◆ **WHAT IS NEEDED**
Wherever the word "plate" appears in the entries, copy the whole line.

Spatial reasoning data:
-- Opening Marker --
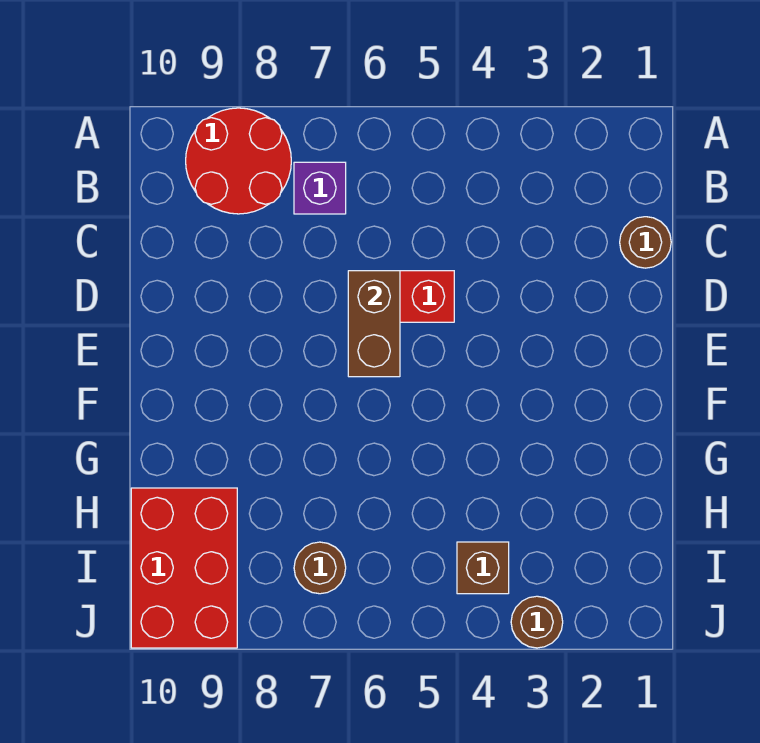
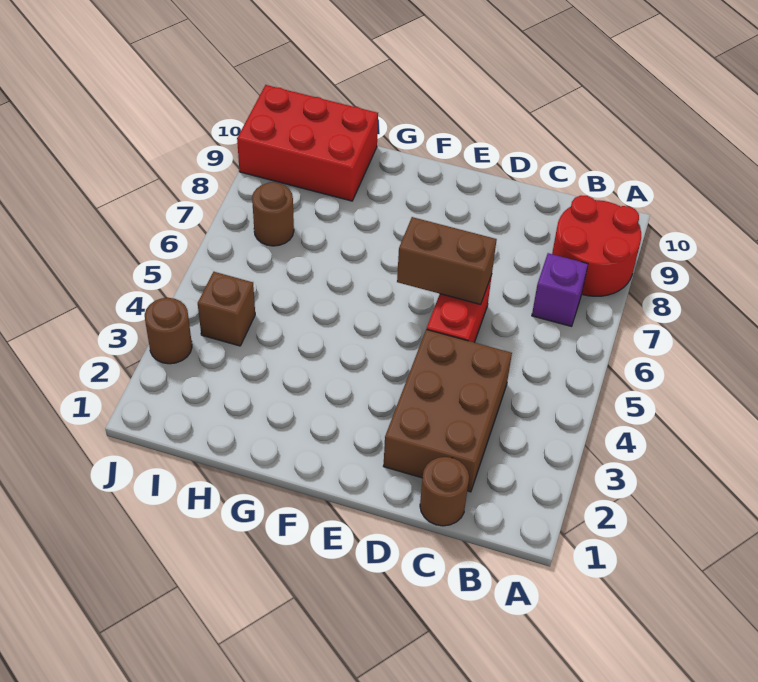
none -> brown brick C2:D4 level 1

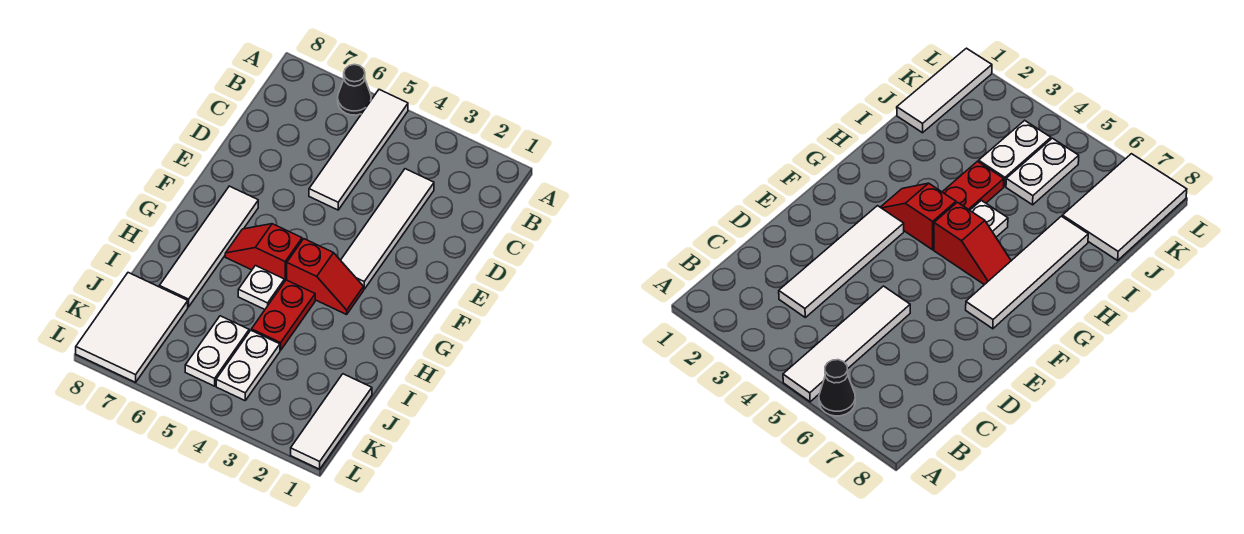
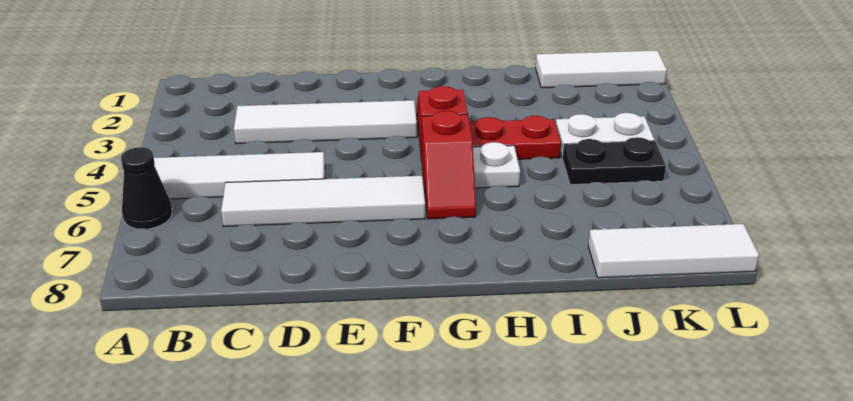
white tile F7:I7 level 1 -> white tile C6:F6 level 1
white plate J5:K5 level 1 -> black plate J5:K5 level 1
white tile J7:L8 level 1 -> white tile J8:L8 level 1

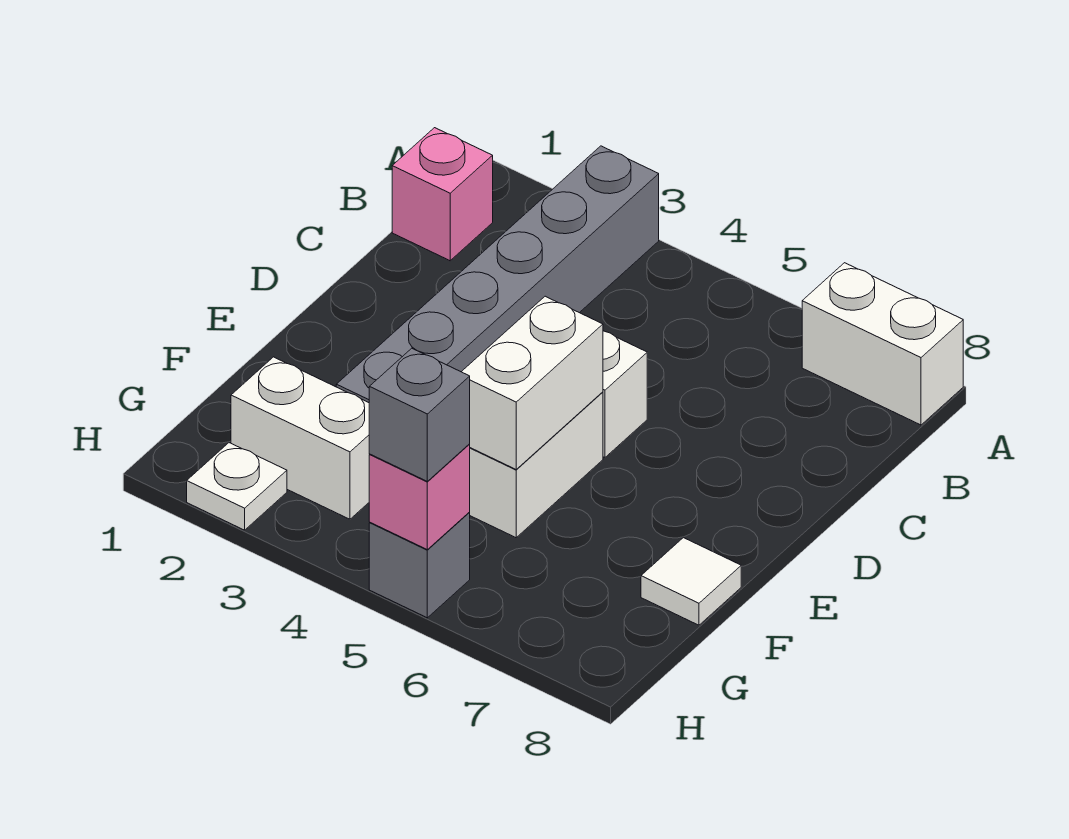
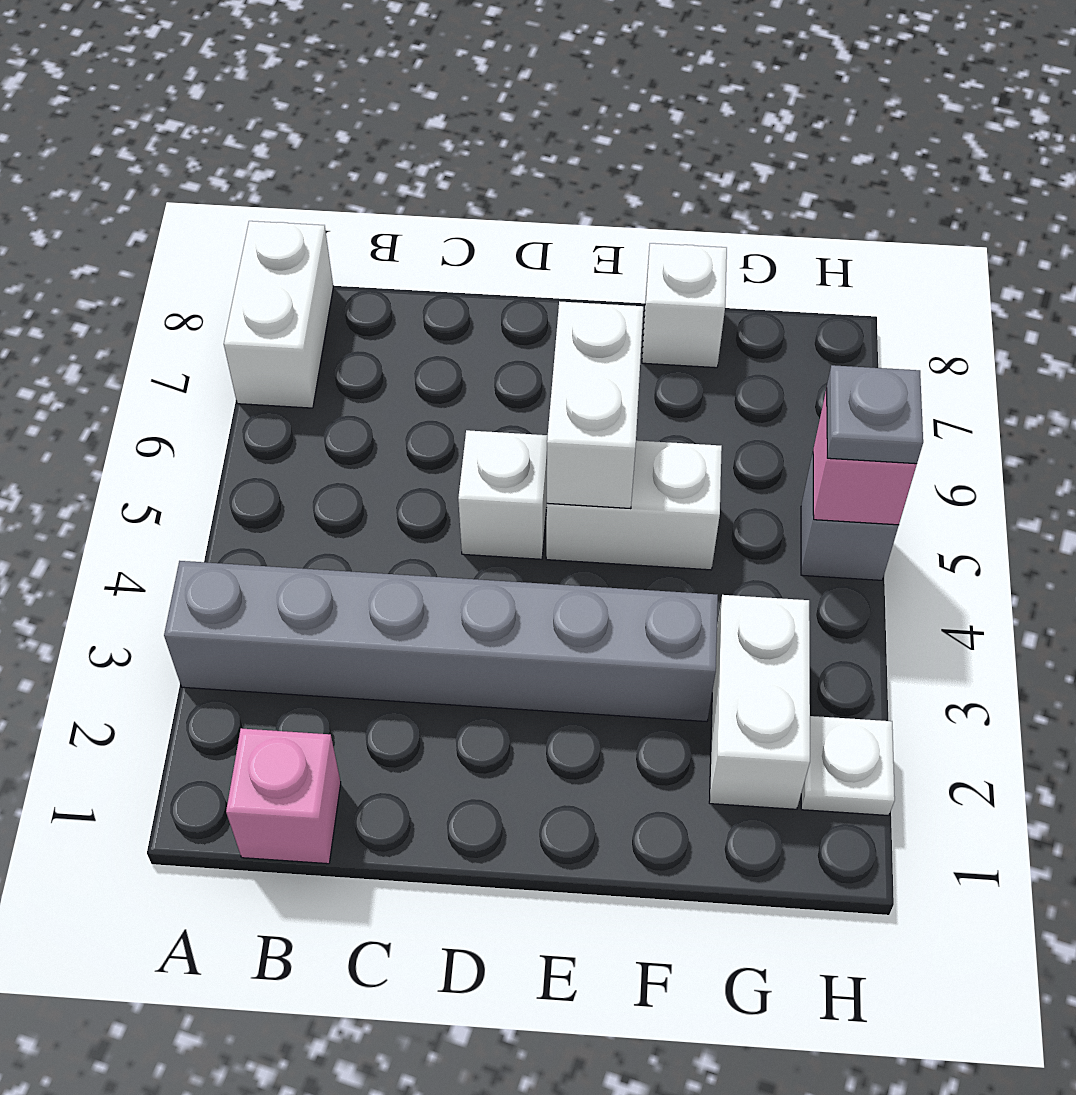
white brick E5:F5 level 2 -> white brick E5:E6 level 2
white tile F8 level 1 -> white brick F8 level 1
grey brick H5 level 3 -> grey plate H5 level 3

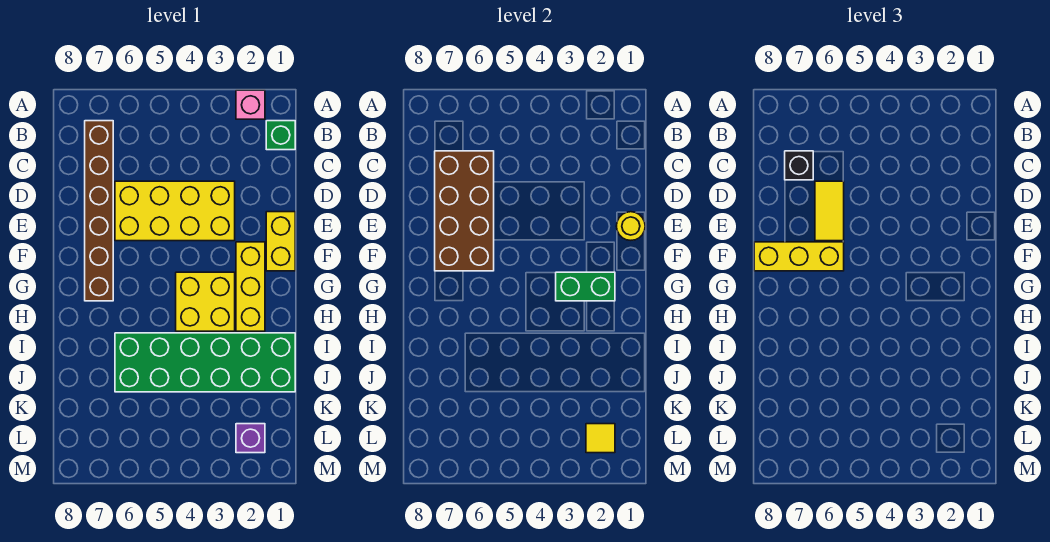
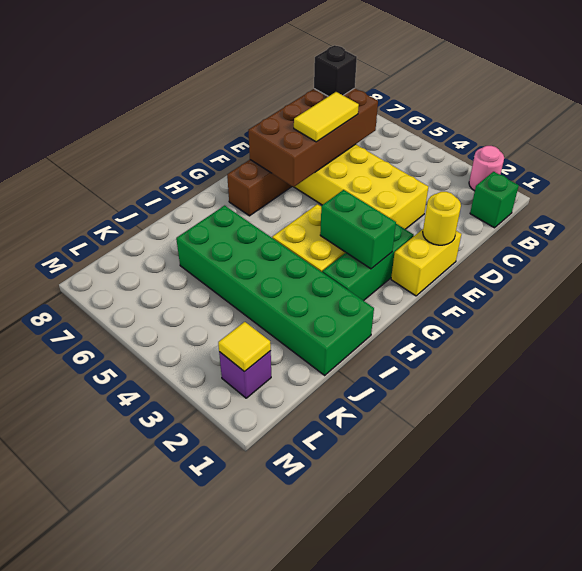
pink brick A2 level 1 -> pink round brick A2 level 1
yellow brick F2:H2 level 1 -> green brick F2:H2 level 1
yellow brick F6:F8 level 3 -> none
-- Closing Marker --
◆ **ANSWER TO THIS EXERCISE**
white plate J5:K5 level 1 -> black plate J5:K5 level 1
grey brick H5 level 3 -> grey plate H5 level 3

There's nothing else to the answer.